* **WORK INSTRUCTIONS**
Leaving out all pictures, restate word for word the lines from the one with "purple hexagon: (325, 157)" through the last line of the entries.
*** Opening RECORDS PROVIDED ***
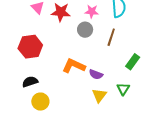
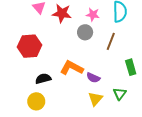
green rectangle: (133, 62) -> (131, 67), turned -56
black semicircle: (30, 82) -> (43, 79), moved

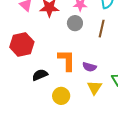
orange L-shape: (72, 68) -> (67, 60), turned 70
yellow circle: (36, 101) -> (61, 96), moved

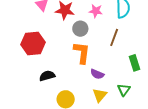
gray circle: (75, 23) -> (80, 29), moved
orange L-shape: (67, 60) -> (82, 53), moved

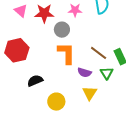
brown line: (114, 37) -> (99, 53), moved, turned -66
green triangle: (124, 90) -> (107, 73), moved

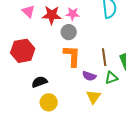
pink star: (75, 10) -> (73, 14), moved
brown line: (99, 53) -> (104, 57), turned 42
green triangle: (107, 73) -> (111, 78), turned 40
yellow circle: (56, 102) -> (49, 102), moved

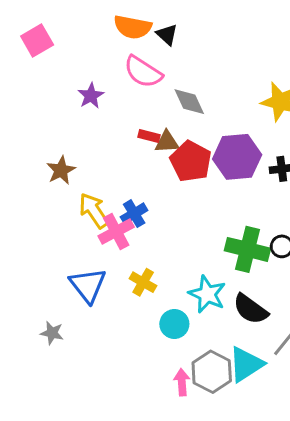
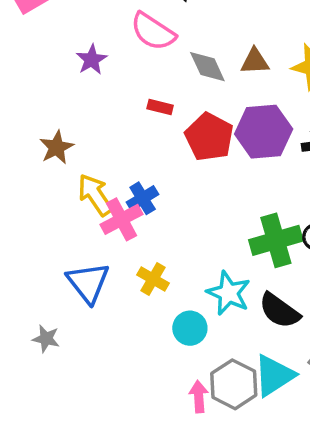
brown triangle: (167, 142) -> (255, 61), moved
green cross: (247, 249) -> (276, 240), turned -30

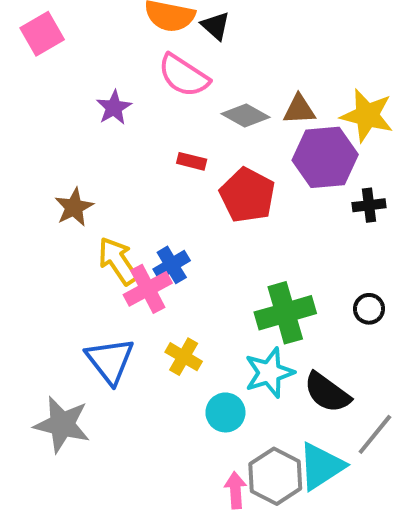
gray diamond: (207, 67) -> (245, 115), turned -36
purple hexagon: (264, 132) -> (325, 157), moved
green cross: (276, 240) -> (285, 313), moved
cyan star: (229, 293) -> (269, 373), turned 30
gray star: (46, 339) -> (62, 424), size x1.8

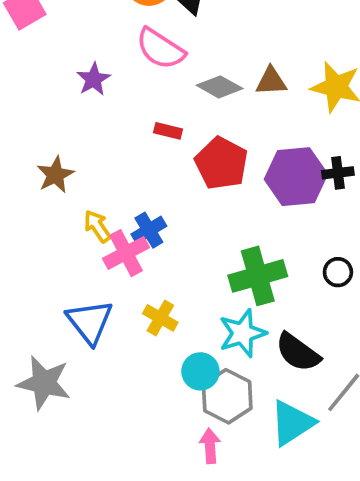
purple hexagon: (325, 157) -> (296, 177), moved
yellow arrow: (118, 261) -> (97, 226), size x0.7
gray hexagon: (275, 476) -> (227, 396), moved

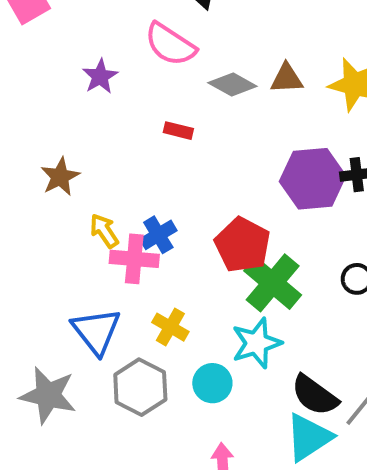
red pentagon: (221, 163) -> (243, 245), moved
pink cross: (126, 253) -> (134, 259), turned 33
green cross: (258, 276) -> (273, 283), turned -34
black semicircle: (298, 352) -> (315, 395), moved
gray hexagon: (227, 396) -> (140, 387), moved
*** Closing RECORDS PROVIDED ***
* **OUTPUT OF THE TASK**
purple hexagon: (325, 157) -> (296, 177), moved
yellow arrow: (118, 261) -> (97, 226), size x0.7
gray hexagon: (275, 476) -> (227, 396), moved

red pentagon: (221, 163) -> (243, 245), moved
pink cross: (126, 253) -> (134, 259), turned 33
green cross: (258, 276) -> (273, 283), turned -34
black semicircle: (298, 352) -> (315, 395), moved
gray hexagon: (227, 396) -> (140, 387), moved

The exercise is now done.